= Beginning of Section =

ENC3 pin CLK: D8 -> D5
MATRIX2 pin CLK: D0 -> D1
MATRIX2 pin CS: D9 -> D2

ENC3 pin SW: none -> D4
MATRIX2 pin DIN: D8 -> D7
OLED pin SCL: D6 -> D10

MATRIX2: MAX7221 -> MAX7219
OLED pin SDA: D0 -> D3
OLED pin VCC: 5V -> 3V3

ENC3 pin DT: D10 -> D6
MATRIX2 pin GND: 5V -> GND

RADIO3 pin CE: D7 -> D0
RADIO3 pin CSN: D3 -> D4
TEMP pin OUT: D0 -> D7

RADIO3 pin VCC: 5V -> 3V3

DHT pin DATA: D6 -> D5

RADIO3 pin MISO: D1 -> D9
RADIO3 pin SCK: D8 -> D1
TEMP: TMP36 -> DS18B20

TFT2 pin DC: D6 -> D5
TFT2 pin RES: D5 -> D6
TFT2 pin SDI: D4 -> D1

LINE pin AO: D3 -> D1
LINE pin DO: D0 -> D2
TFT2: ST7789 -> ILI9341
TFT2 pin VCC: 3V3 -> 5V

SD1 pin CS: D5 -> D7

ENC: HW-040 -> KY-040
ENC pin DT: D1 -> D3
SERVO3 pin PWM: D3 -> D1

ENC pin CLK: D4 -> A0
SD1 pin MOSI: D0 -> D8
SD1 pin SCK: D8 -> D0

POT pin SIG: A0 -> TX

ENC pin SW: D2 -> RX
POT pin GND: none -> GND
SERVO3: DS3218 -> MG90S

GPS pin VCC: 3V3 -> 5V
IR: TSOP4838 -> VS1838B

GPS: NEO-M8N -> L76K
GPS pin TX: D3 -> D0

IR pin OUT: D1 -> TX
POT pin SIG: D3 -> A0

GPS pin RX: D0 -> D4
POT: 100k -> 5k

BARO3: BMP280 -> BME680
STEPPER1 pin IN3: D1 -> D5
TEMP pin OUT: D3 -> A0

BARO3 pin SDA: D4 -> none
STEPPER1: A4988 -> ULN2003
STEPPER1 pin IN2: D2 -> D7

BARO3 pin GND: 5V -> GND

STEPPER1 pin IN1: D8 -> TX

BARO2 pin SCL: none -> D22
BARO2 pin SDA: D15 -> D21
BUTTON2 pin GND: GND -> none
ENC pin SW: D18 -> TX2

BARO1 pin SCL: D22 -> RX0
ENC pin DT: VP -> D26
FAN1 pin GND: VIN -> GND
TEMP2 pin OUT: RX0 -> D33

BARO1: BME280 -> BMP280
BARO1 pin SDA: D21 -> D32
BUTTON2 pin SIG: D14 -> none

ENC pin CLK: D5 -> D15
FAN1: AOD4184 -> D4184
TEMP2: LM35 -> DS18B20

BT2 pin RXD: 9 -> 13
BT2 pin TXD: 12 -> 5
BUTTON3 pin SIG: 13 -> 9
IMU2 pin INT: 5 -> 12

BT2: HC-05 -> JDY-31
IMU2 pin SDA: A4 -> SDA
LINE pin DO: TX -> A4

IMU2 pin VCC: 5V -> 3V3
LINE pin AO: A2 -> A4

= End of Section =

◆ YOUR GOAL ◆
Wherever "OLED" occurs in the records above, copy the line it sits in.

◆ REPLY ◆
OLED pin SCL: D6 -> D10
OLED pin SDA: D0 -> D3
OLED pin VCC: 5V -> 3V3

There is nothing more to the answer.